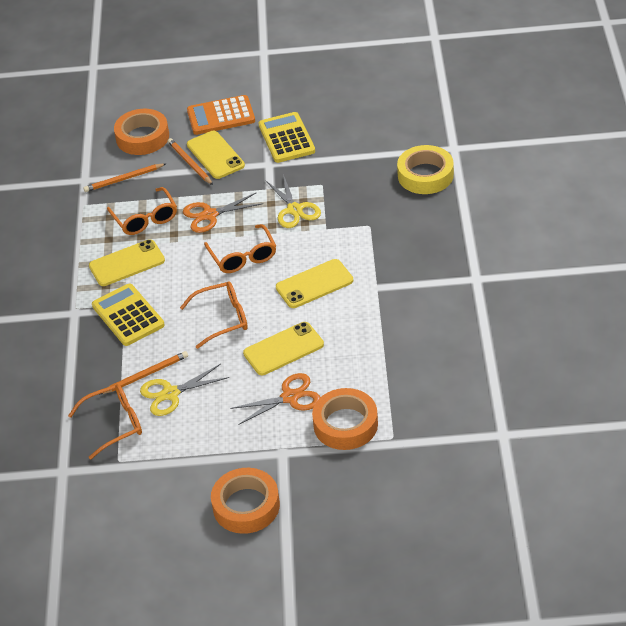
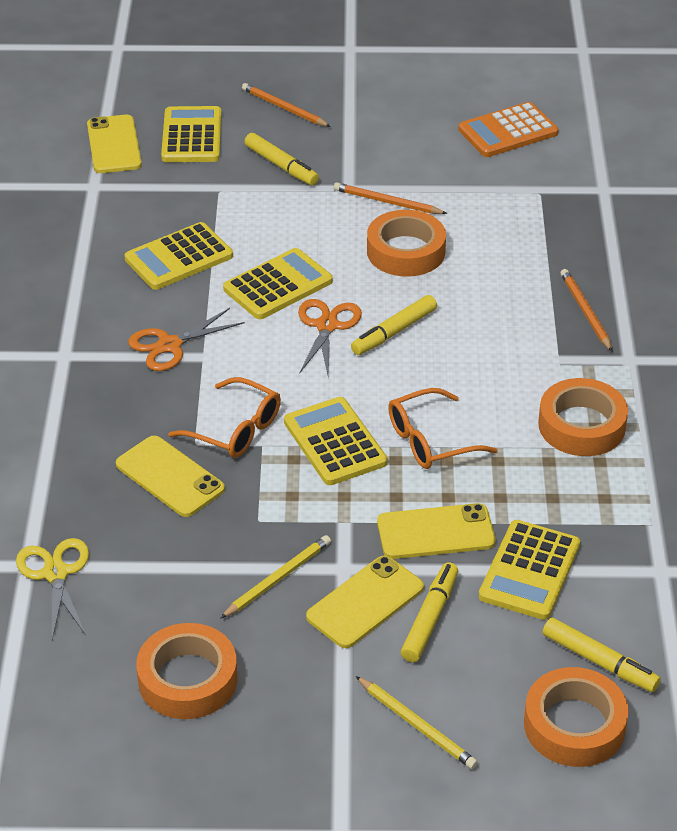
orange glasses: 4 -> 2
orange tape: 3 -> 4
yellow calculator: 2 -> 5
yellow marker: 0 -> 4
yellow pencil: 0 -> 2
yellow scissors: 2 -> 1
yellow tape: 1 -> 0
^^^^^^^^^^^^^^^^
[Activity]: Look through the records and gather each line with the word "yellow".

[Result for this exercise]:
yellow calculator: 2 -> 5
yellow marker: 0 -> 4
yellow pencil: 0 -> 2
yellow scissors: 2 -> 1
yellow tape: 1 -> 0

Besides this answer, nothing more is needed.